### What you need to do
Read through the listing below, and copy every line where the string "yellow" appears.

• • • •

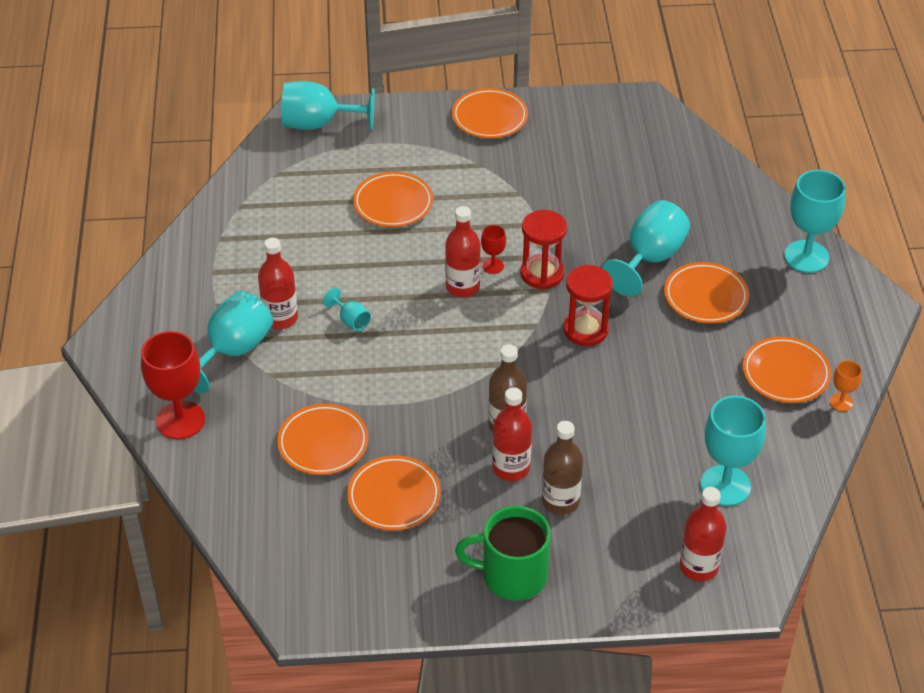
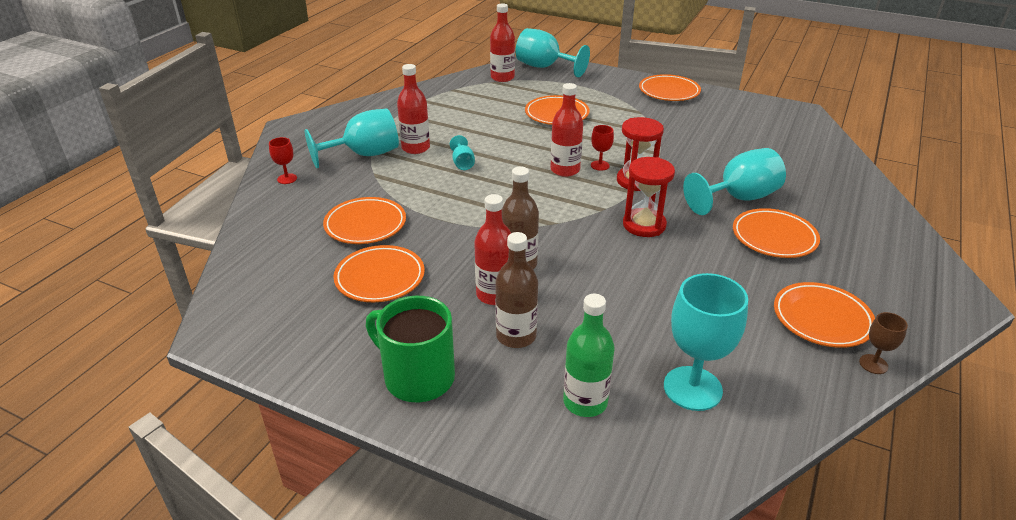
camera: 30 degrees right, 10 degrees down
(180, 420) = (287, 179): red goblet -> red goblet, size x0.48
(655, 535) = (585, 402): none -> green bottle
(698, 567) = (609, 452): red bottle -> red bottle (502, 78)
(806, 257) = (897, 240): turquoise goblet -> none
(841, 402) = (873, 364): orange goblet -> brown goblet

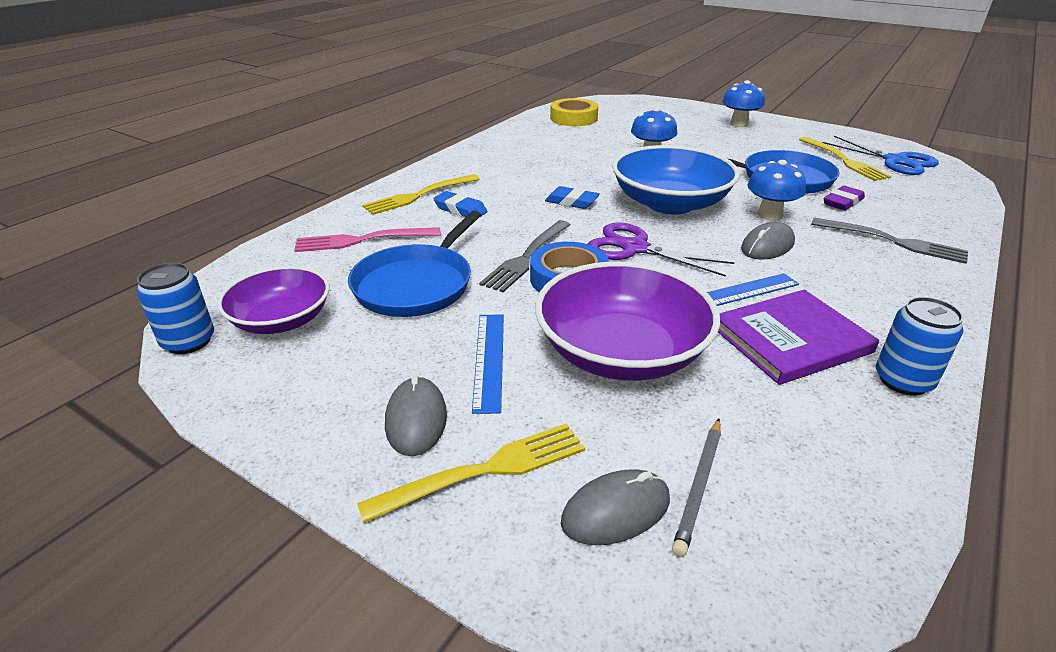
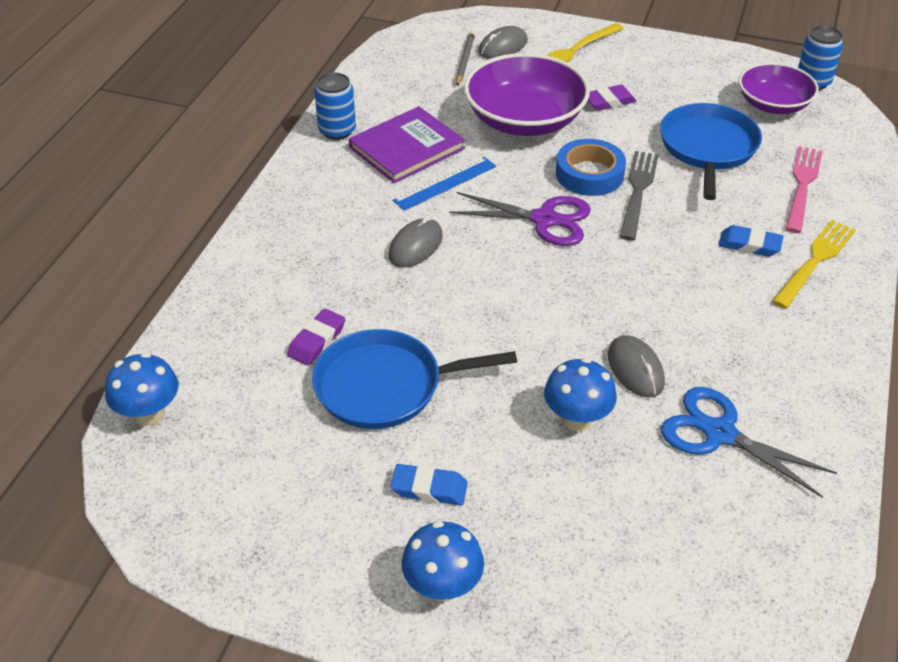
camera: 165 degrees right, 10 degrees up
(362, 240) = (802, 185): pink fork -> pink fork turned 45 degrees counterclockwise
(416, 419) = (627, 65): grey mouse -> grey mouse (635, 369)
(489, 360) = (609, 102): blue ruler -> purple eraser
(571, 202) = (638, 281): blue eraser -> blue eraser (429, 489)
(573, 118) = (760, 543): yellow tape -> none
(670, 203) = (525, 299): blue bowl -> none
(769, 215) = (409, 298): blue mushroom -> blue mushroom (149, 414)
(844, 160) = (280, 462): yellow fork -> none
(893, 241) = (284, 275): grey fork -> none
(895, 161) = (199, 478): blue scissors -> blue scissors (719, 433)

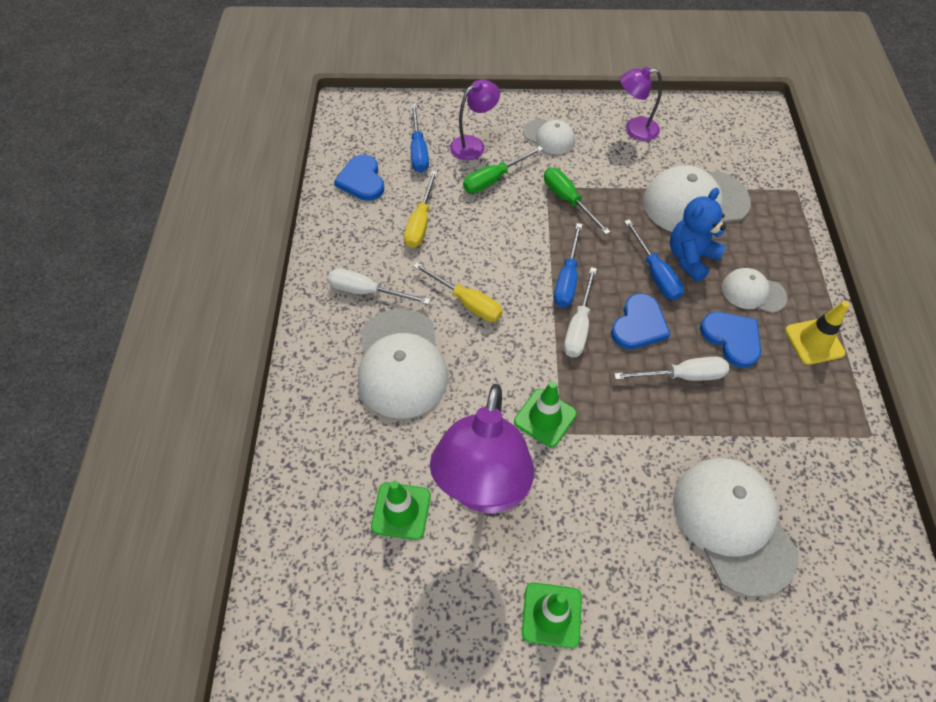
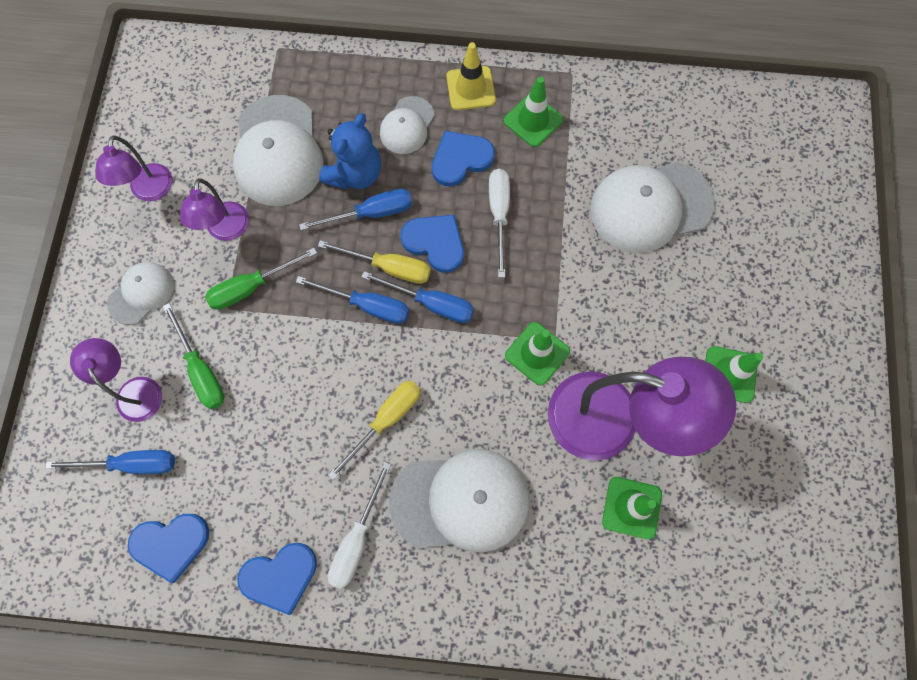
camera: 85 degrees left, 15 degrees up
(338, 246) = (280, 576): none -> blue heart
(420, 223) = (258, 468): yellow screwdriver -> yellow screwdriver (389, 267)
(578, 326) = (431, 303): white screwdriver -> blue screwdriver
(613, 178) = (226, 230): none -> purple lamp
(690, 258) = (355, 174): blue teddy bear -> blue teddy bear turned 105 degrees counterclockwise
(798, 400) = (533, 120): none -> green traffic cone

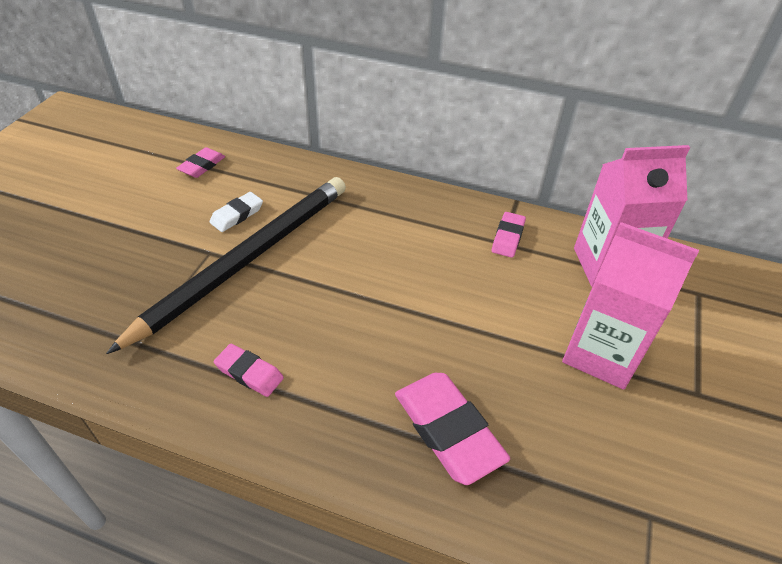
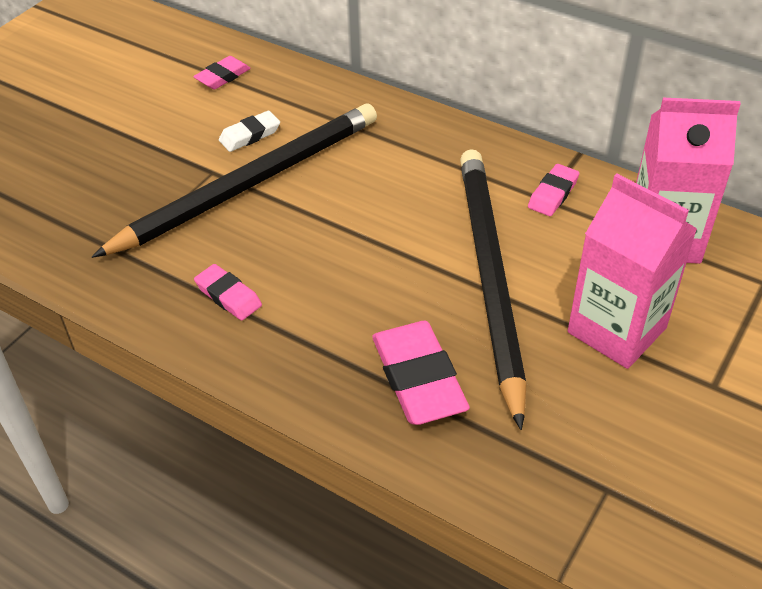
camera: 15 degrees right, 0 degrees up
(480, 320) = (489, 277): none -> black pencil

• • • •

### Answer to the problem
(573, 118) = (760, 543): yellow tape -> none
(844, 160) = (280, 462): yellow fork -> none
(420, 223) = (258, 468): yellow screwdriver -> yellow screwdriver (389, 267)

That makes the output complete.